Provided records:
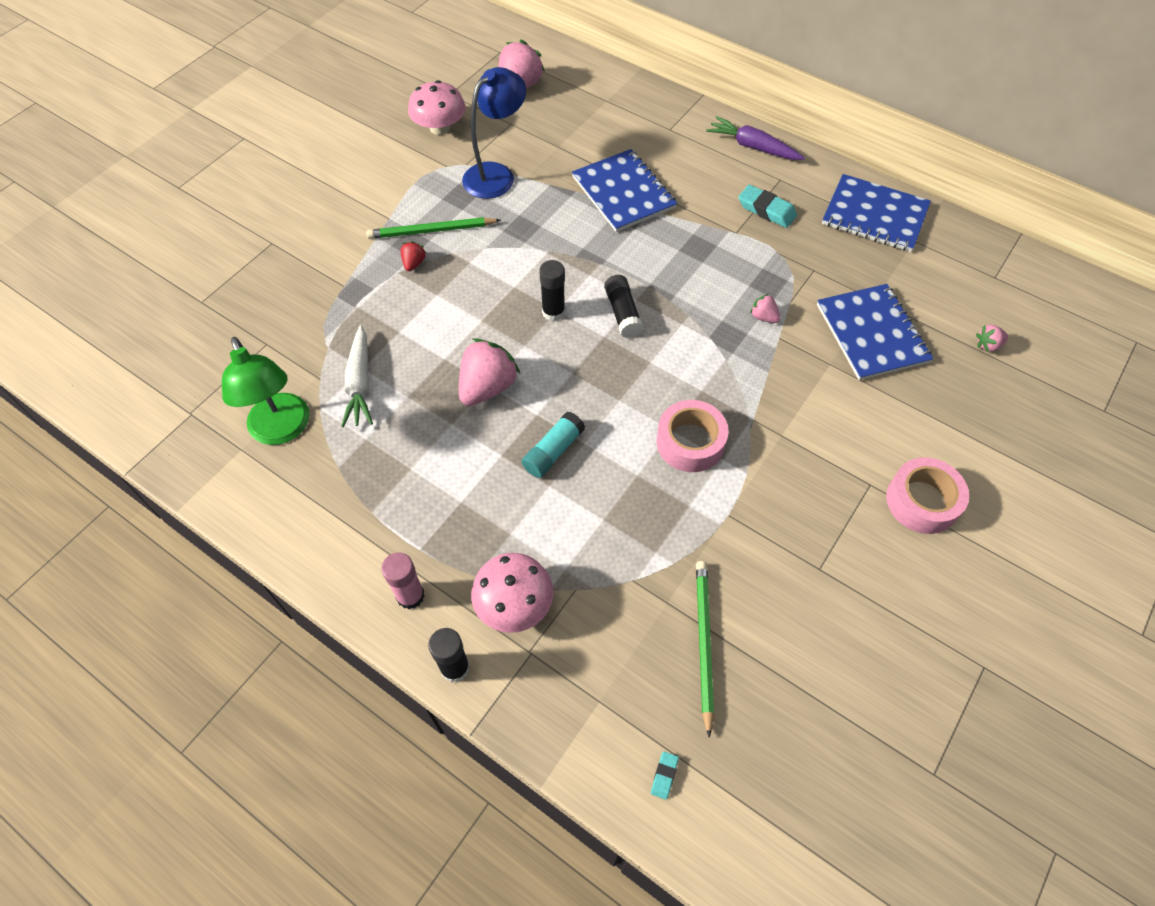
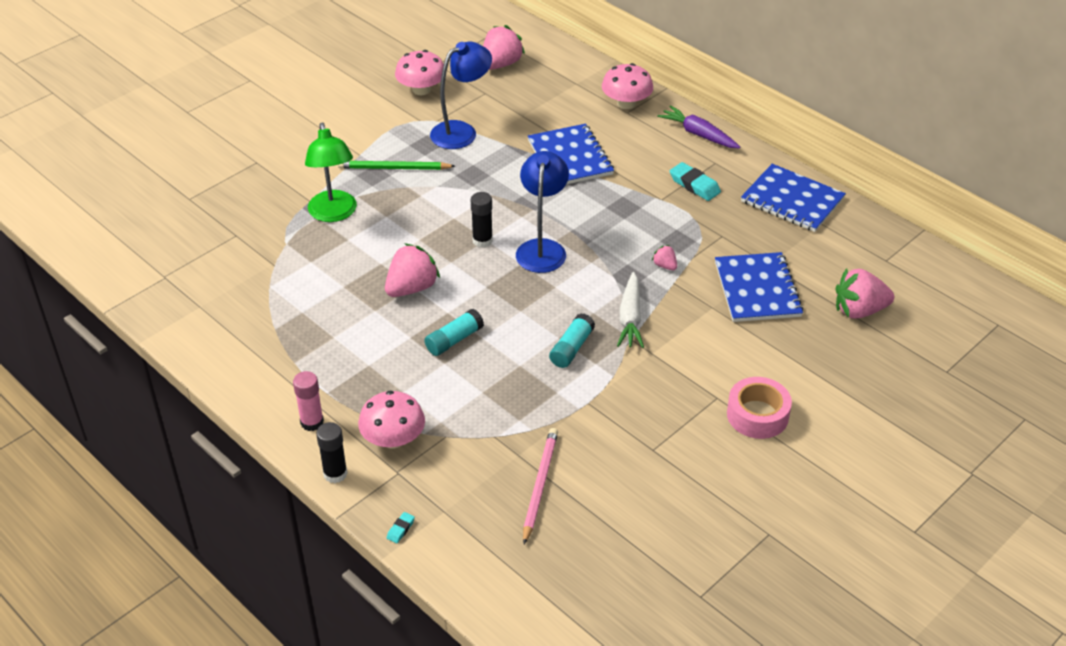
camera: 10 degrees right, 15 degrees down
(282, 430) = (236, 297): green lamp -> green lamp (334, 214)
(360, 384) = (306, 273): white carrot -> white carrot (630, 318)
(414, 263) = (372, 191): red strawberry -> none
(622, 313) = (542, 248): black glue stick -> blue lamp
(664, 776) = (481, 565): turquoise eraser -> turquoise eraser (400, 529)
(666, 118) = (626, 103): none -> pink mushroom
(690, 442) = (571, 348): pink tape -> turquoise glue stick
(703, 643) = (539, 486): green pencil -> pink pencil
(988, 345) = (859, 310): pink strawberry -> pink strawberry, size x2.08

Your objective: Every line in the data above that contains "strawberry" needs to be copied.

Response below:
(414, 263) = (372, 191): red strawberry -> none
(988, 345) = (859, 310): pink strawberry -> pink strawberry, size x2.08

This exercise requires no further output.